- [WORK TO BE COMPLETED]:
From the first line of the data down to the line bearing "degrees: -135", output every line exactly and include no pictures.

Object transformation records
....

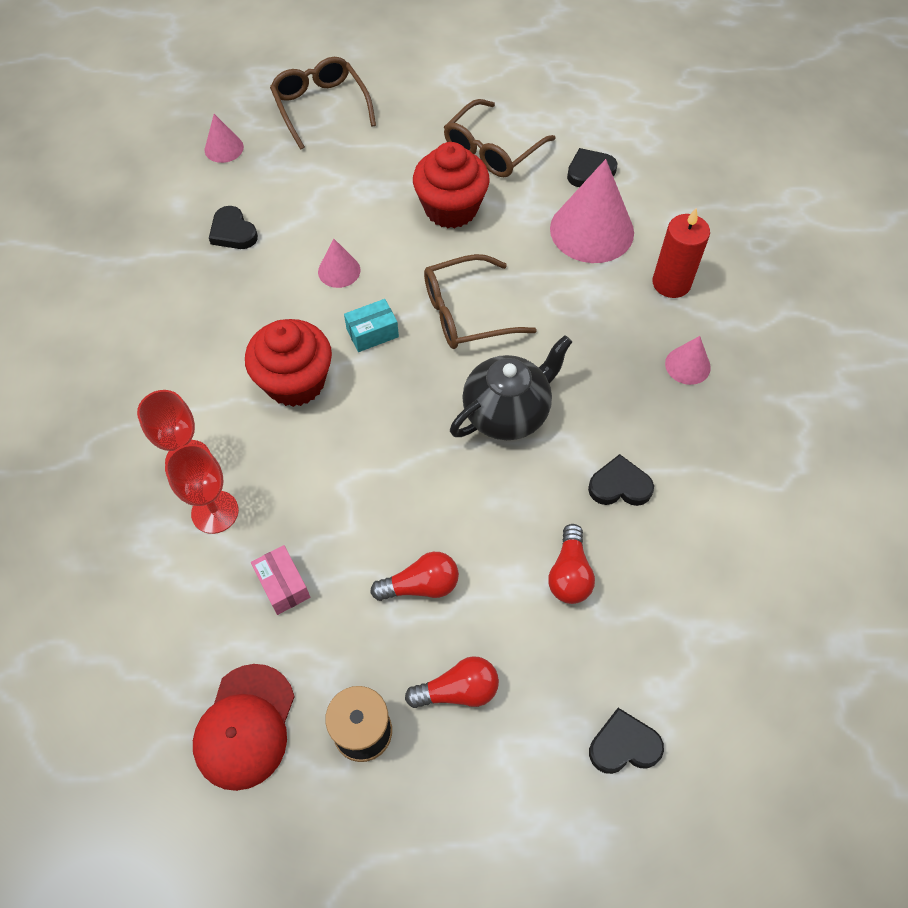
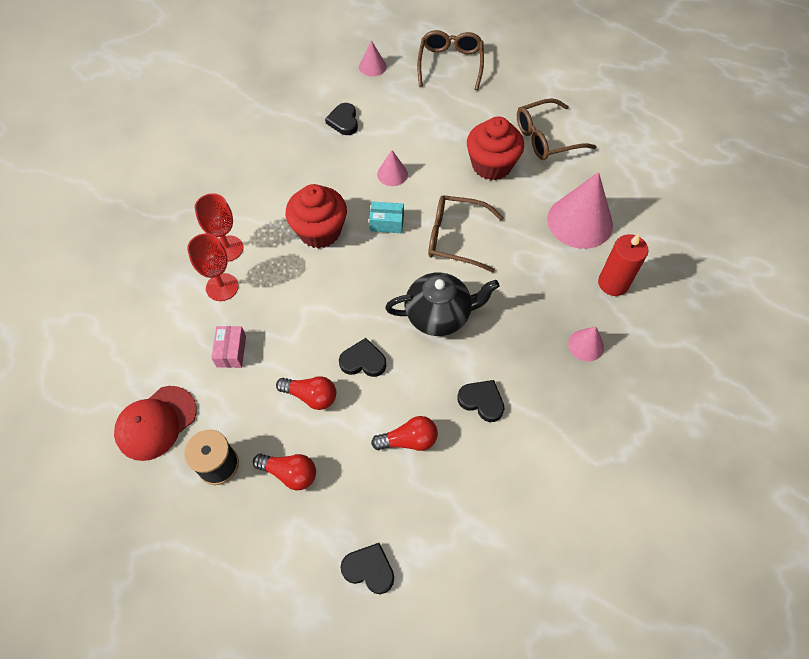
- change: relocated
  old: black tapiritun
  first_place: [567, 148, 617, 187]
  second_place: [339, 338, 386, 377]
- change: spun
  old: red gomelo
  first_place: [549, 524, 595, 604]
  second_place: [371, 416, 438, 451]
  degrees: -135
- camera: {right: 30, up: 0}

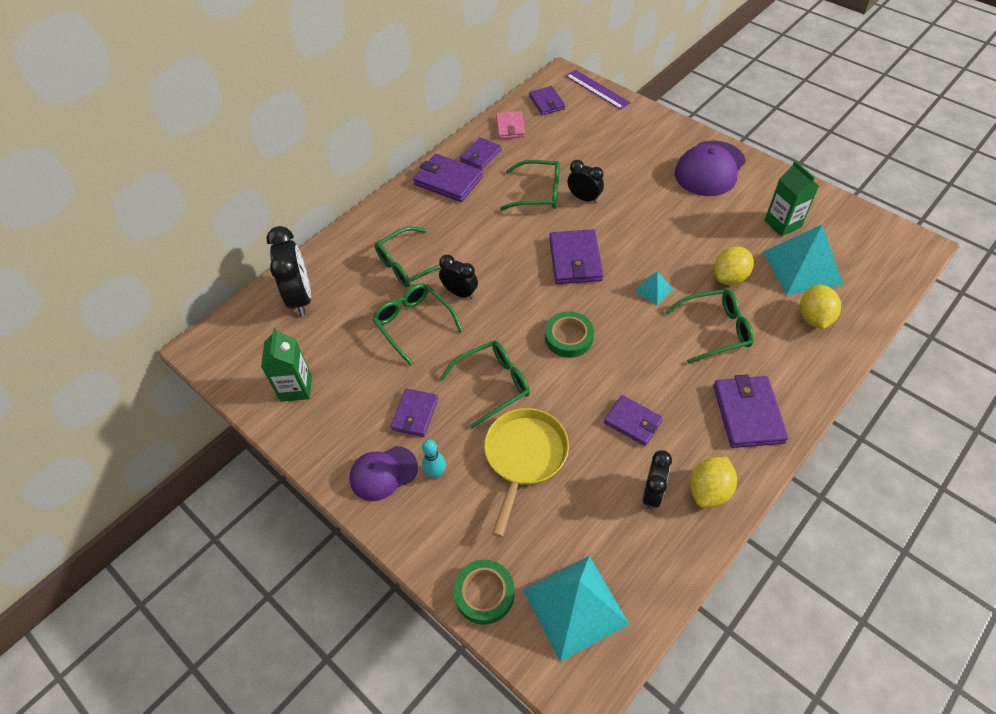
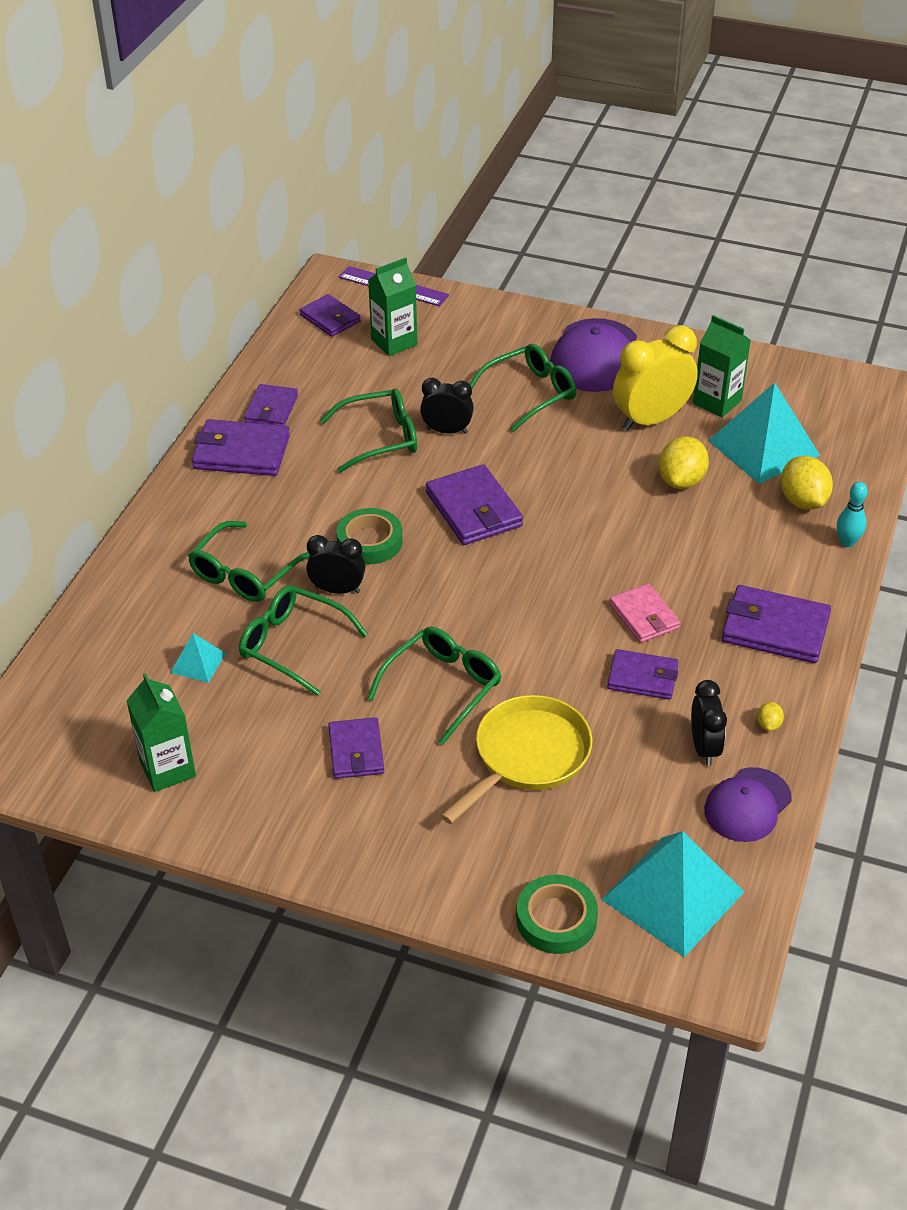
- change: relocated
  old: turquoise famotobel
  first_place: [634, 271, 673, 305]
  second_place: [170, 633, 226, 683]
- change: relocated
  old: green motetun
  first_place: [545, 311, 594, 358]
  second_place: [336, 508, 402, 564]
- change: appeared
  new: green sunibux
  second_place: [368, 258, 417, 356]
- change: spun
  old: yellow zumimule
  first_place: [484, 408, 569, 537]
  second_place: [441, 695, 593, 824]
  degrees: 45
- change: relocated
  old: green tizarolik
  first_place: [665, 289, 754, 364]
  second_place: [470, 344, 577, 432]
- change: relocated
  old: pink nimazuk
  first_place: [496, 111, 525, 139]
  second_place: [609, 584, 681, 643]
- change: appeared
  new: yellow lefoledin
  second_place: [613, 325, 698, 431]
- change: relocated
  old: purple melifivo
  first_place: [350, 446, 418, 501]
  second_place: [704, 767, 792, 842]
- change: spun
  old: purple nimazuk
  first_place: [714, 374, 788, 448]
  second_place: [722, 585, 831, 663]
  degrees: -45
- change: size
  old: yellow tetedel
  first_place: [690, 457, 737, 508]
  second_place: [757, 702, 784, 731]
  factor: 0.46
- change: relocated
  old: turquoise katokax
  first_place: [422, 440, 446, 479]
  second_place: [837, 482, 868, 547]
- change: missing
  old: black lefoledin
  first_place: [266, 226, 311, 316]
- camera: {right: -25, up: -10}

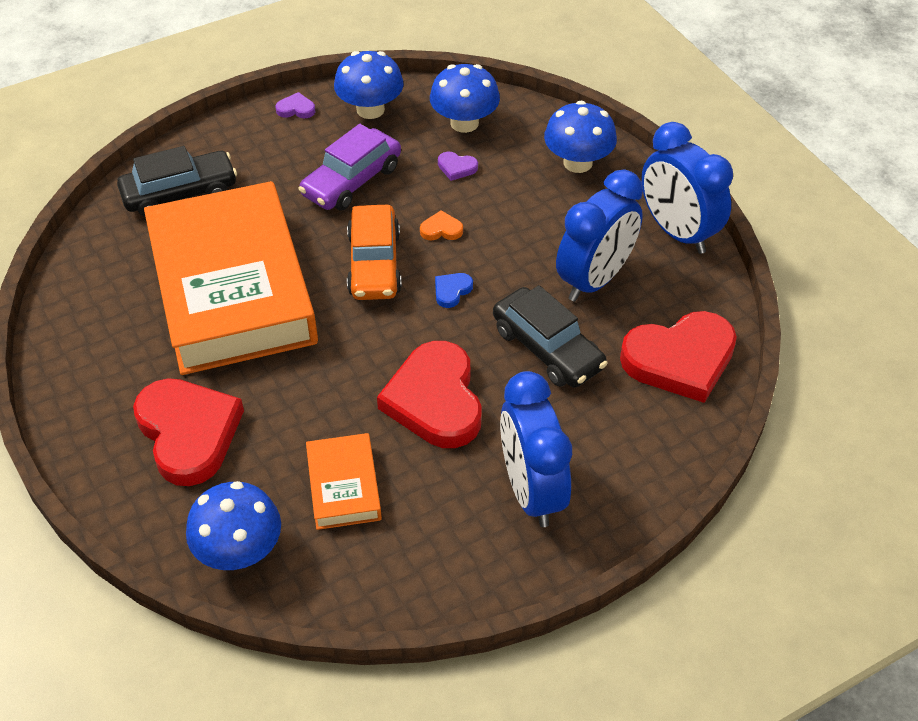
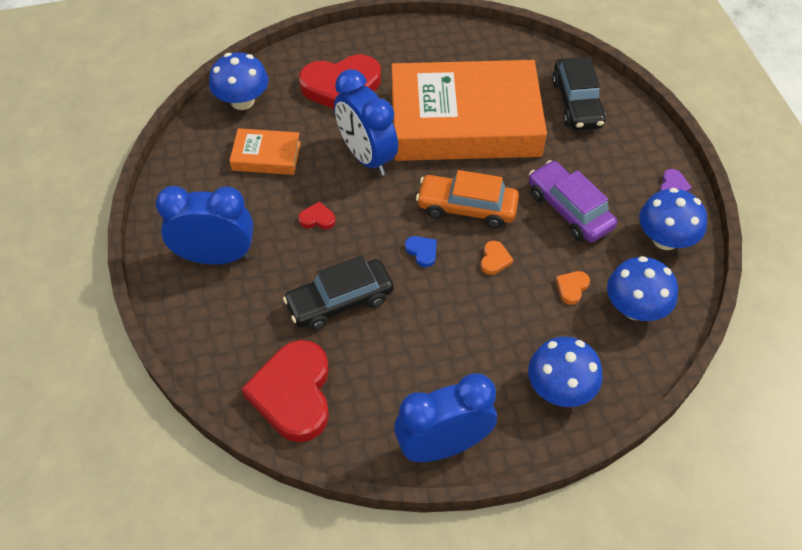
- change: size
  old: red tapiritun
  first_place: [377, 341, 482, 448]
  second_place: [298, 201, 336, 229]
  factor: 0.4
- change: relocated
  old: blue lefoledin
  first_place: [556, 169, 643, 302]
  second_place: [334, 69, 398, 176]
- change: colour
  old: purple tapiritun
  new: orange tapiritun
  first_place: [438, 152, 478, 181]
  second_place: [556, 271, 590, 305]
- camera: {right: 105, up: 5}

....

- [OUTPUT OF THE TASK]:
- change: relocated
  old: black tapiritun
  first_place: [567, 148, 617, 187]
  second_place: [339, 338, 386, 377]
- change: spun
  old: red gomelo
  first_place: [549, 524, 595, 604]
  second_place: [371, 416, 438, 451]
  degrees: -135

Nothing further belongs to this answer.